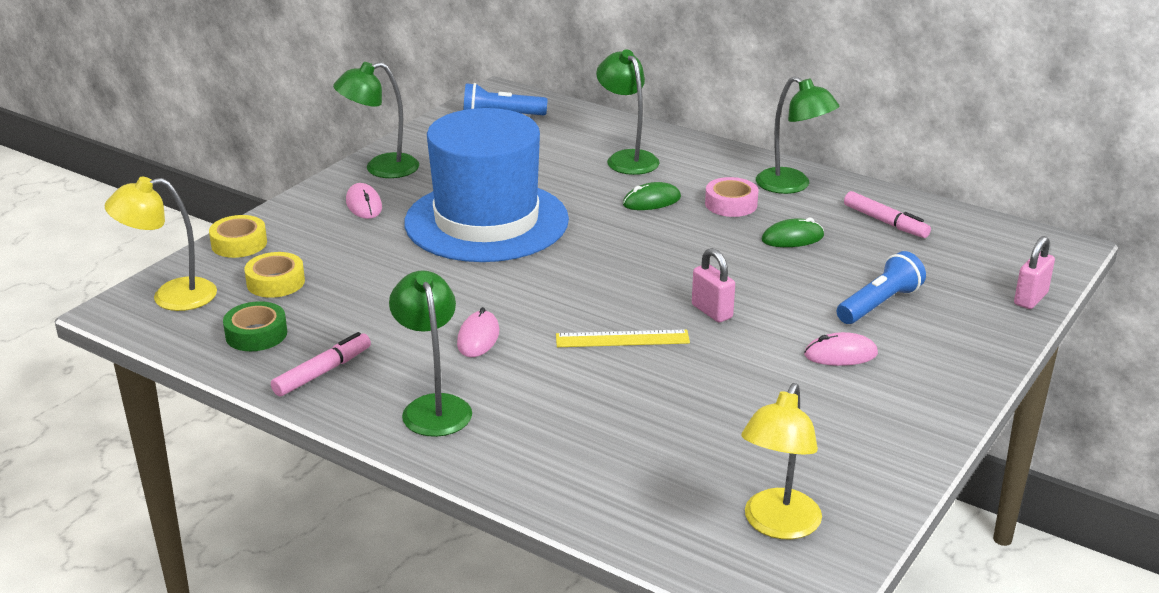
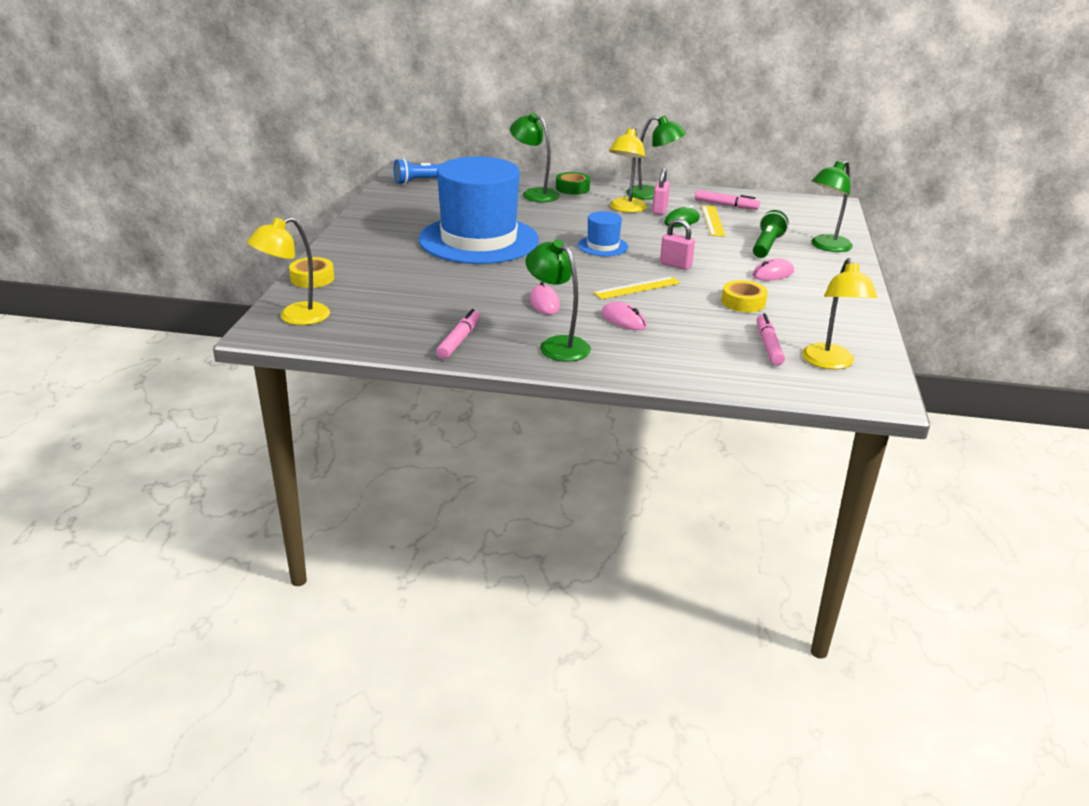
camera: 25 degrees left, 0 degrees up
(256, 334) = (386, 328): green tape -> green tape (572, 188)
(275, 282) = (366, 296): yellow tape -> yellow tape (743, 302)
(364, 205) = (381, 243): pink mouse -> pink mouse (623, 320)
(381, 168) = (370, 221): green lamp -> green lamp (826, 246)
(640, 261) = (603, 246): none -> blue hat
(651, 201) = (575, 214): green mouse -> none
(715, 475) = (768, 346): none -> pink marker
(731, 204) = (626, 209): pink tape -> yellow lamp
(839, 246) = (712, 221): none -> yellow ruler
(879, 304) = (767, 246): blue flashlight -> green flashlight
(1030, 299) = (844, 230): pink padlock -> pink padlock (659, 210)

※

• [PROBLEM REQUIREMENTS] Set the material above down again word for word. Include none of its pictures.

• [YOUR RESPONSE]
camera: 25 degrees left, 0 degrees up
(256, 334) = (386, 328): green tape -> green tape (572, 188)
(275, 282) = (366, 296): yellow tape -> yellow tape (743, 302)
(364, 205) = (381, 243): pink mouse -> pink mouse (623, 320)
(381, 168) = (370, 221): green lamp -> green lamp (826, 246)
(640, 261) = (603, 246): none -> blue hat
(651, 201) = (575, 214): green mouse -> none
(715, 475) = (768, 346): none -> pink marker
(731, 204) = (626, 209): pink tape -> yellow lamp
(839, 246) = (712, 221): none -> yellow ruler
(879, 304) = (767, 246): blue flashlight -> green flashlight
(1030, 299) = (844, 230): pink padlock -> pink padlock (659, 210)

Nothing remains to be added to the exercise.